> **WHAT NEEDS TO BE DONE**:
Below are records to repeat exactly. Omit the pictures from the copy.

> **MATERIAL TO PROCESS**:
☆ ☆ ☆ ☆ ☆

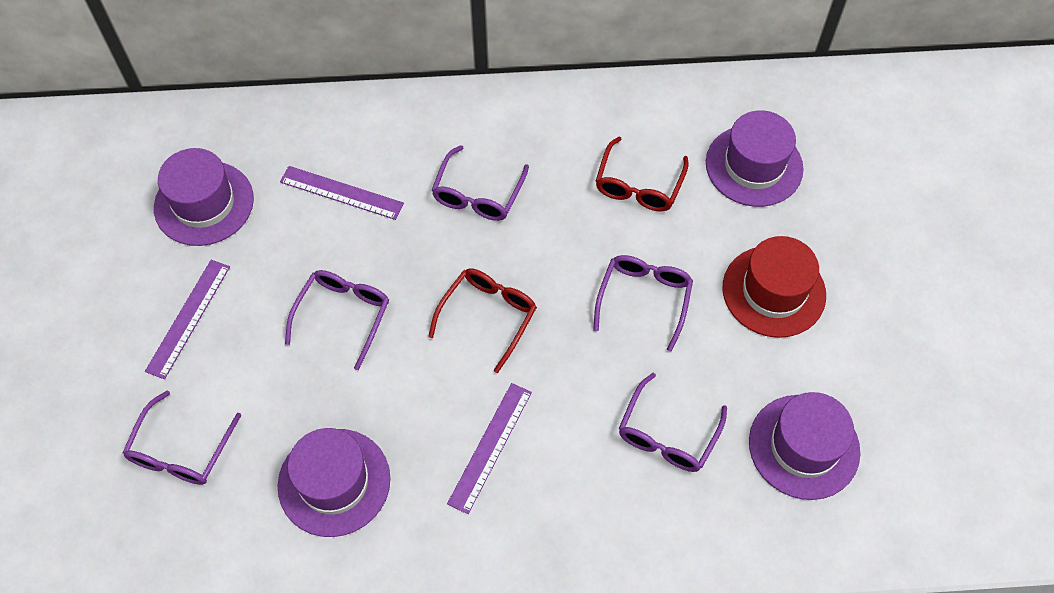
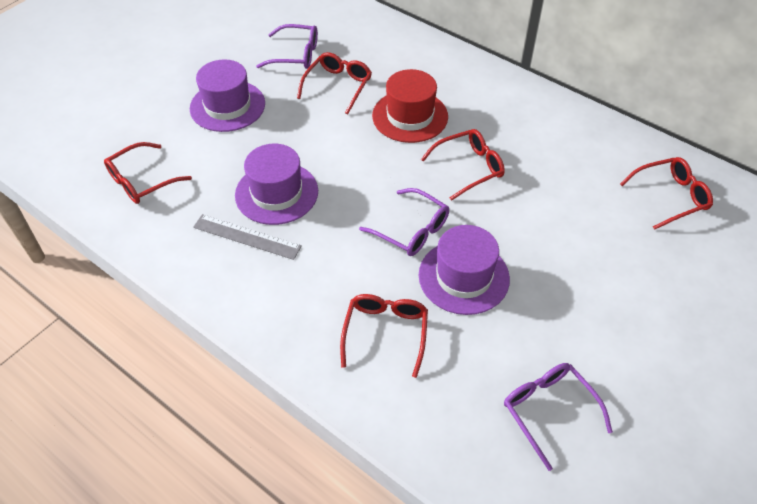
grey ruler: 0 -> 1
purple glasses: 5 -> 3
purple hat: 4 -> 3
purple ruler: 3 -> 0
red glasses: 2 -> 5

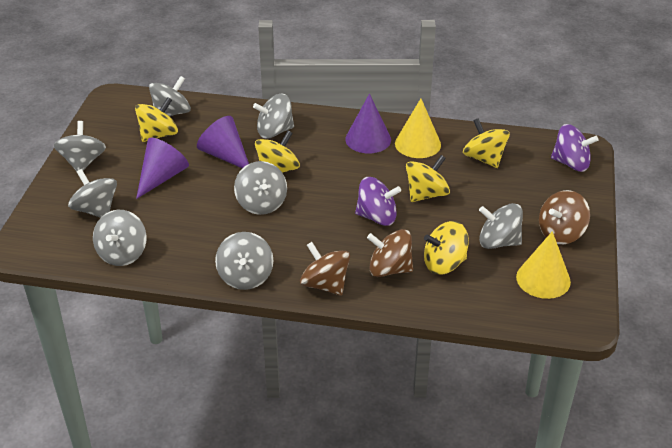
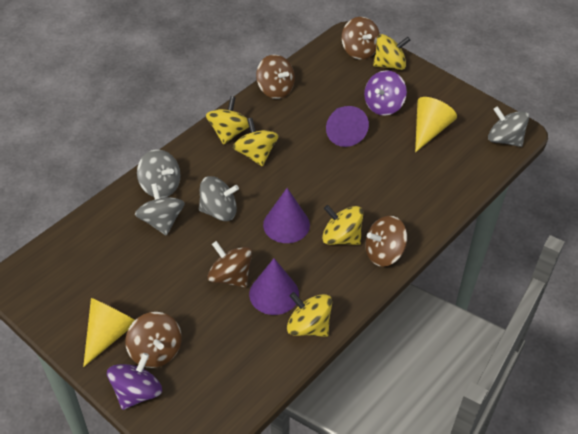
brown spinning top: 3 -> 5
grey spinning top: 8 -> 4

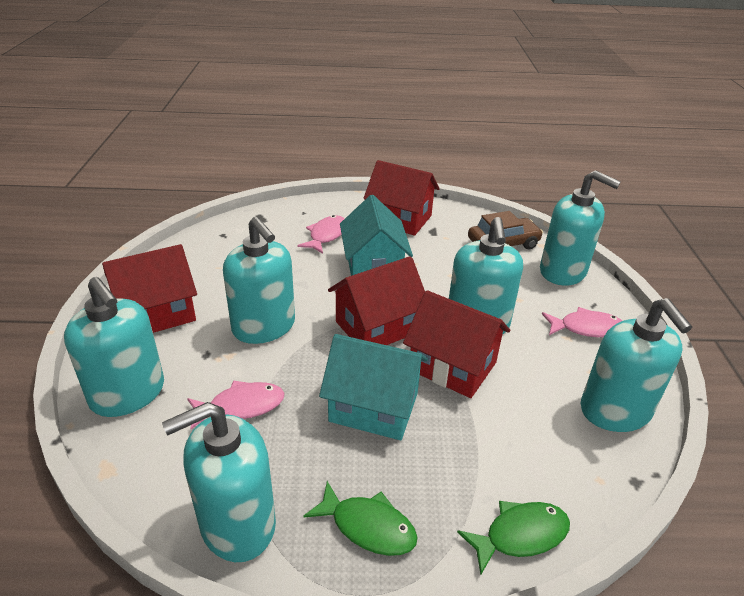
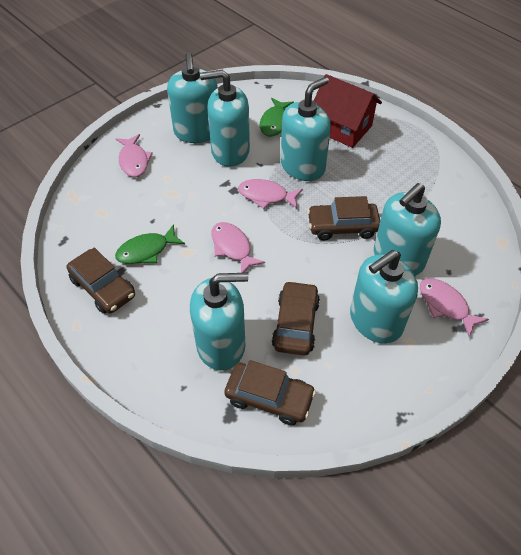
brown car: 1 -> 4
pink fish: 3 -> 4
red house: 4 -> 1
turquoise house: 2 -> 0

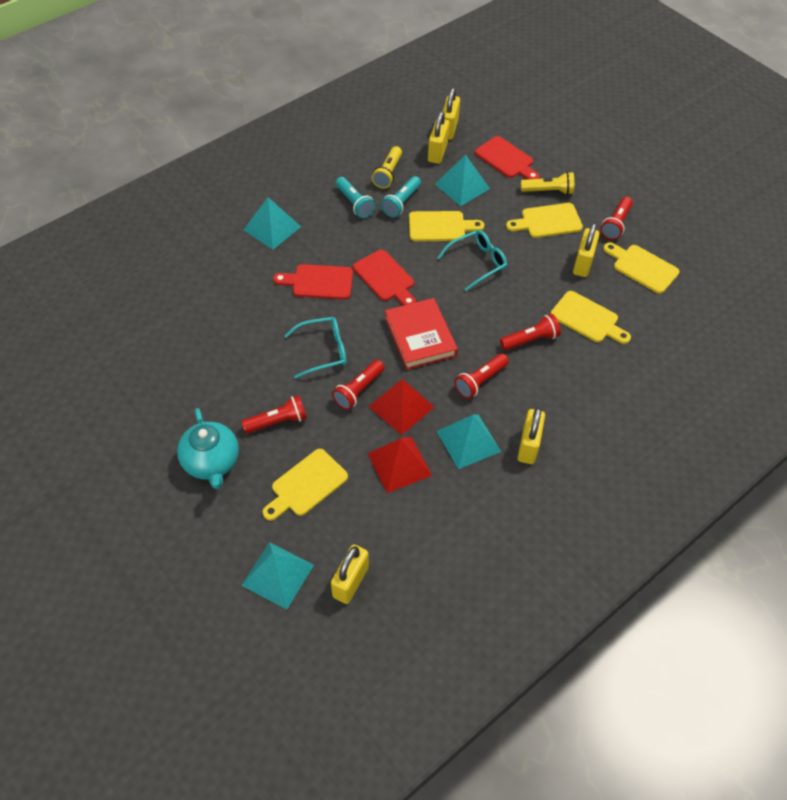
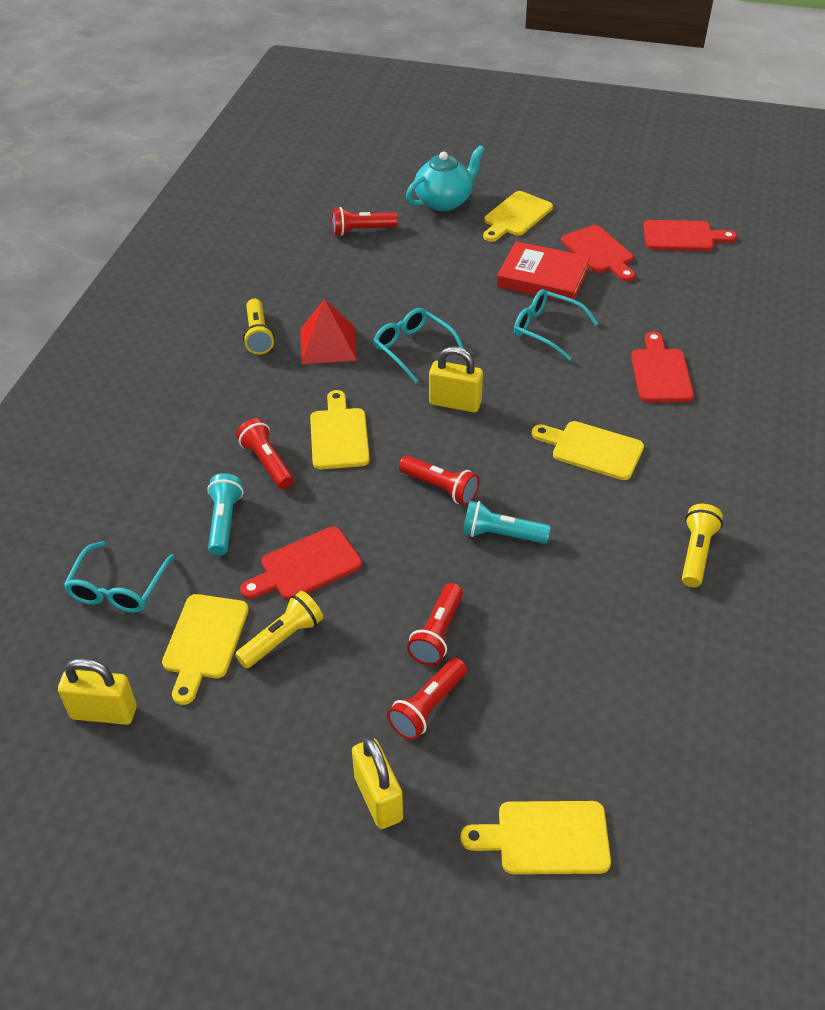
red cutting board: 3 -> 4
red pyramid: 2 -> 1
turquoise glasses: 2 -> 3
turquoise pyramid: 4 -> 0
yellow flashlight: 2 -> 3
yellow padlock: 5 -> 3

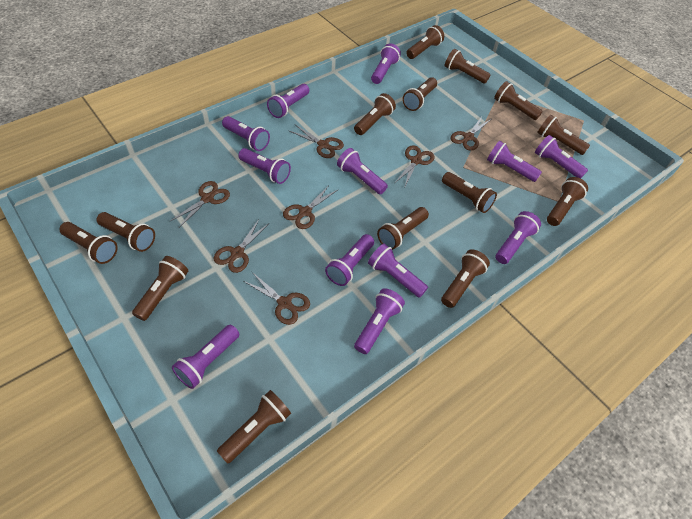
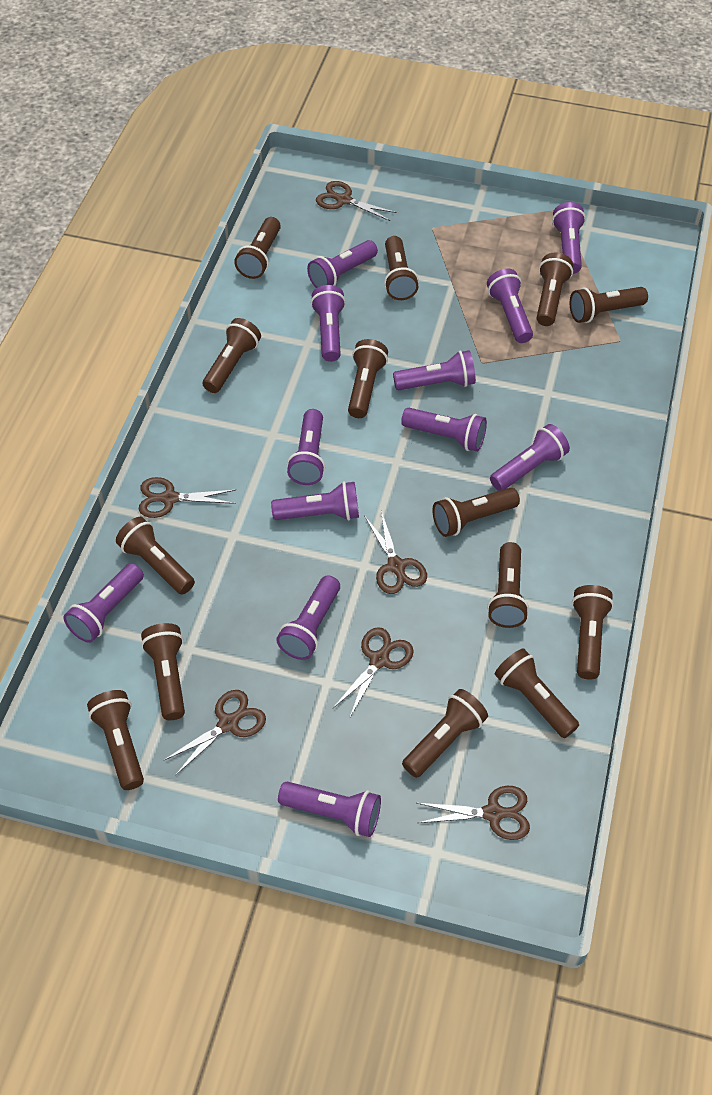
brown scissors: 7 -> 6

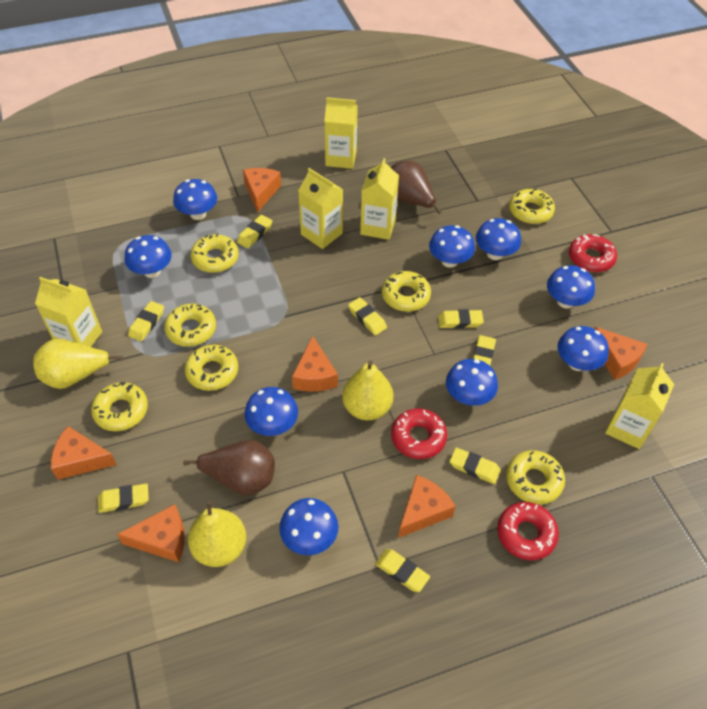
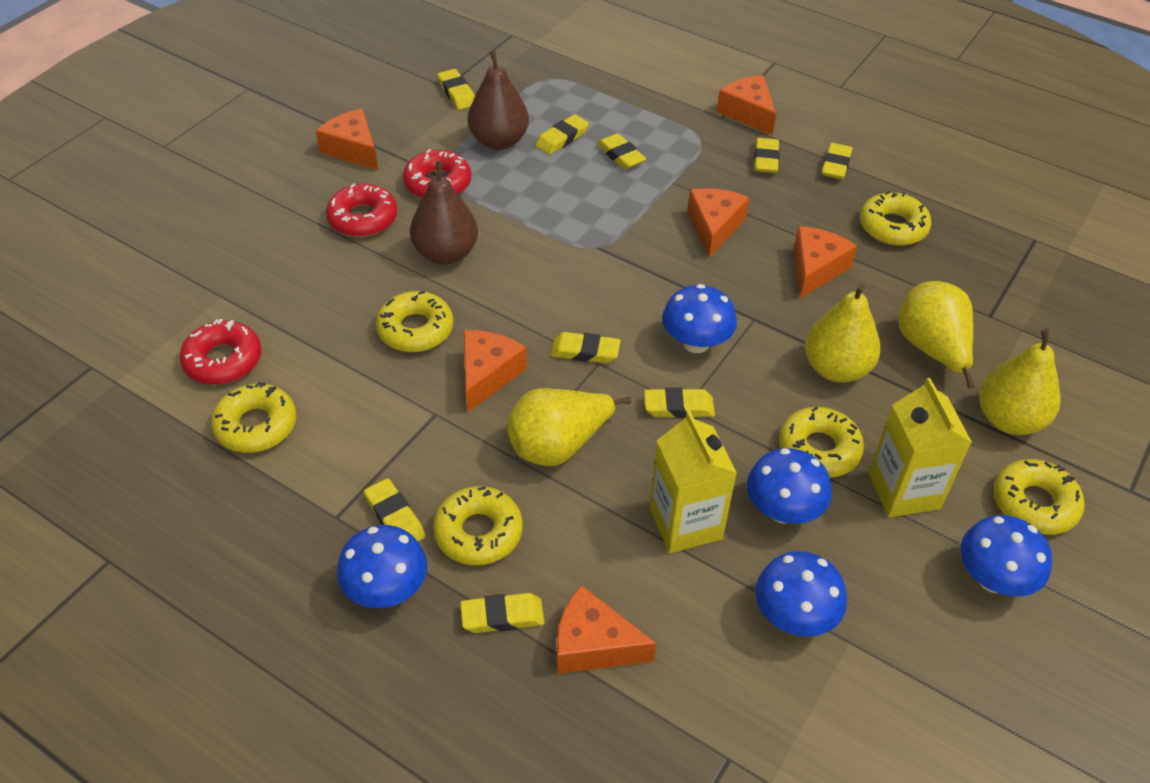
blue mushroom: 9 -> 5
yellow carton: 5 -> 2
yellow donut: 7 -> 6
yellow eraser: 8 -> 9
yellow pear: 3 -> 4

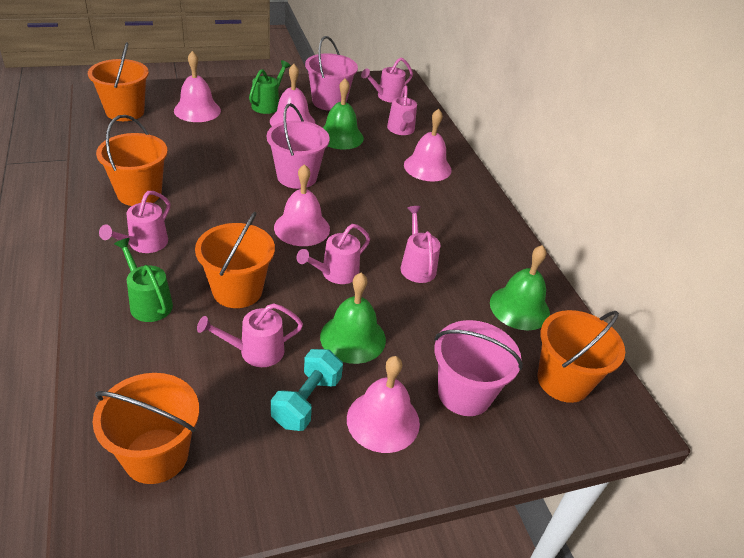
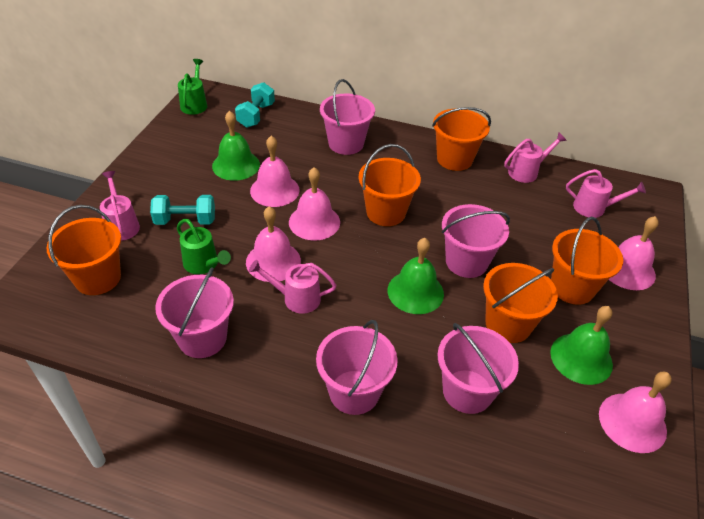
pink bucket: 3 -> 5
pink watering can: 6 -> 4
turquoise dumbbell: 1 -> 2

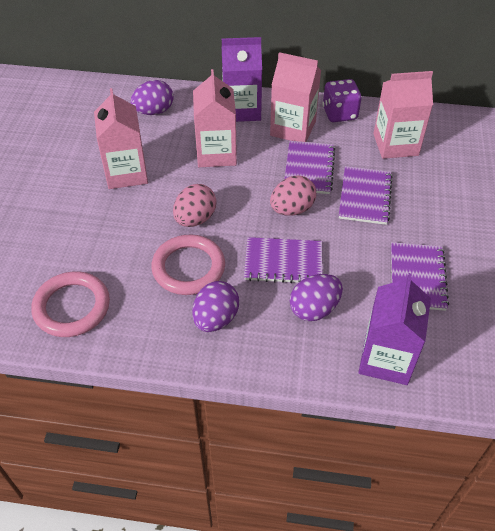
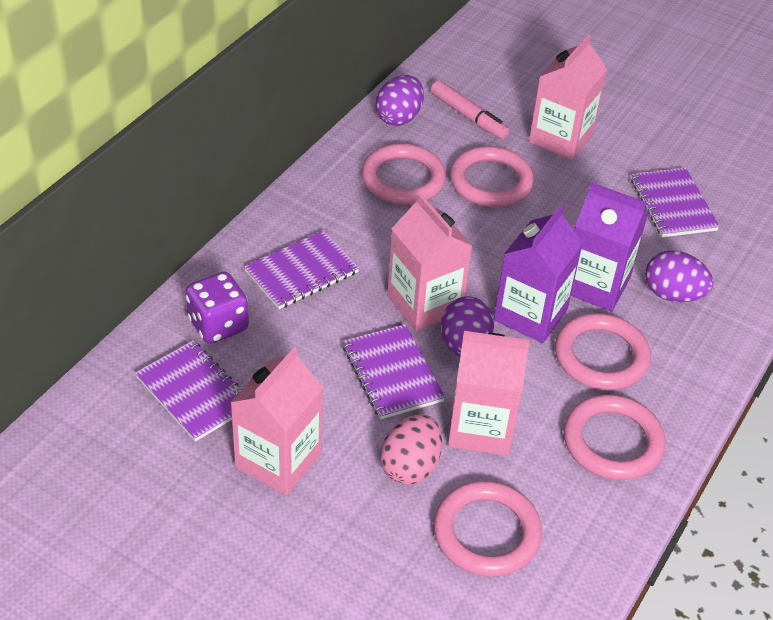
pink egg: 2 -> 1
pink marker: 0 -> 1
pink ring: 2 -> 5

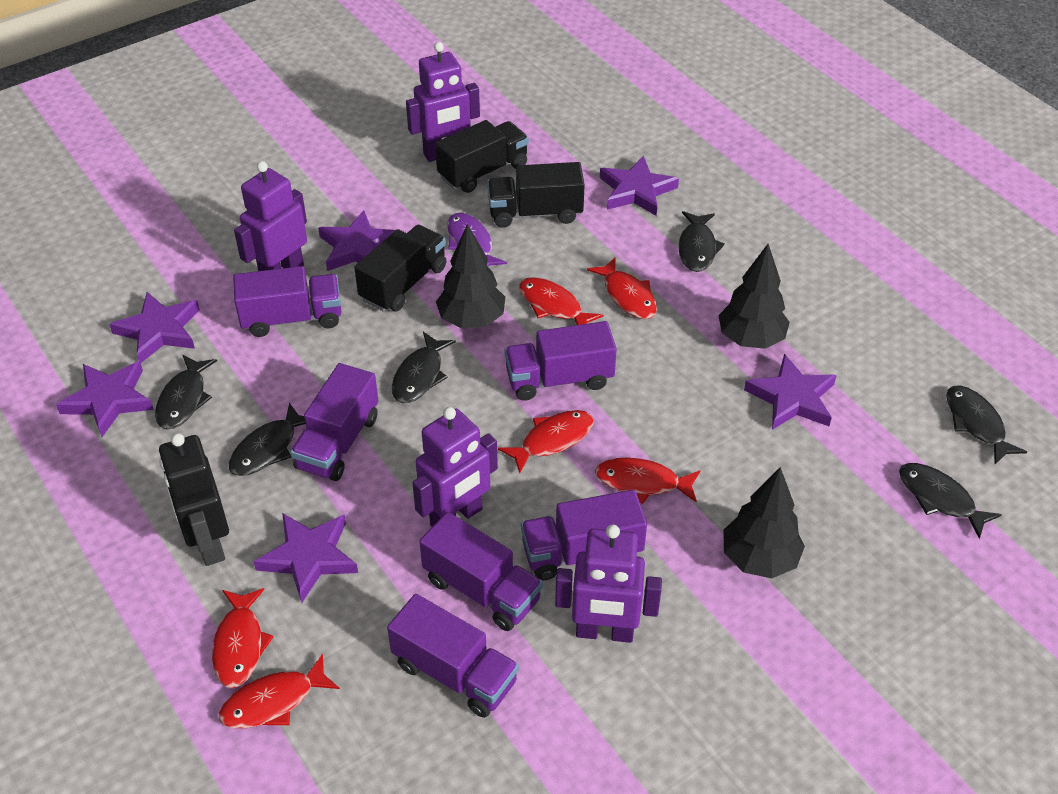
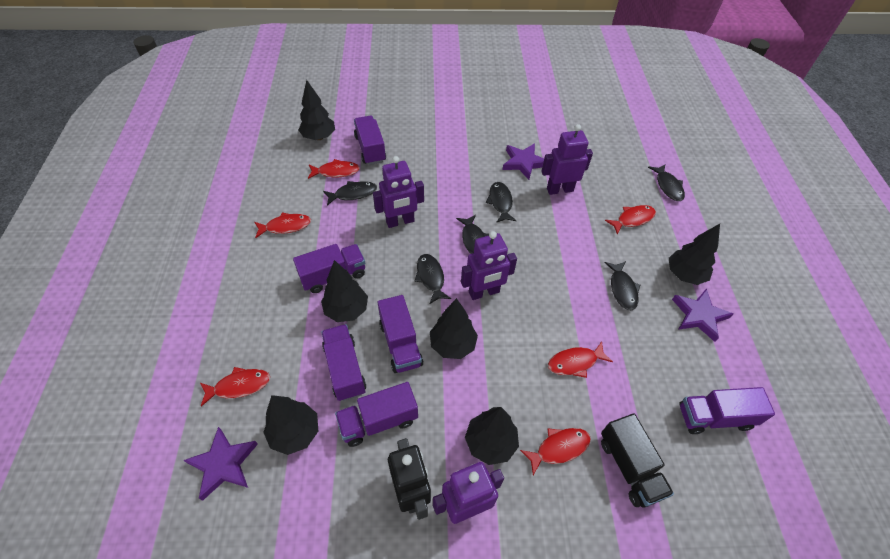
black tree: 3 -> 6
black truck: 3 -> 1
purple fish: 1 -> 0
purple star: 6 -> 3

☆ ☆ ☆ ☆ ☆

> **SOLUTION**:
grey ruler: 0 -> 1
purple glasses: 5 -> 3
purple hat: 4 -> 3
purple ruler: 3 -> 0
red glasses: 2 -> 5

brown spinning top: 3 -> 5
grey spinning top: 8 -> 4

brown car: 1 -> 4
pink fish: 3 -> 4
red house: 4 -> 1
turquoise house: 2 -> 0

red cutting board: 3 -> 4
red pyramid: 2 -> 1
turquoise glasses: 2 -> 3
turquoise pyramid: 4 -> 0
yellow flashlight: 2 -> 3
yellow padlock: 5 -> 3

brown scissors: 7 -> 6

blue mushroom: 9 -> 5
yellow carton: 5 -> 2
yellow donut: 7 -> 6
yellow eraser: 8 -> 9
yellow pear: 3 -> 4

pink bucket: 3 -> 5
pink watering can: 6 -> 4
turquoise dumbbell: 1 -> 2

pink egg: 2 -> 1
pink marker: 0 -> 1
pink ring: 2 -> 5

black tree: 3 -> 6
black truck: 3 -> 1
purple fish: 1 -> 0
purple star: 6 -> 3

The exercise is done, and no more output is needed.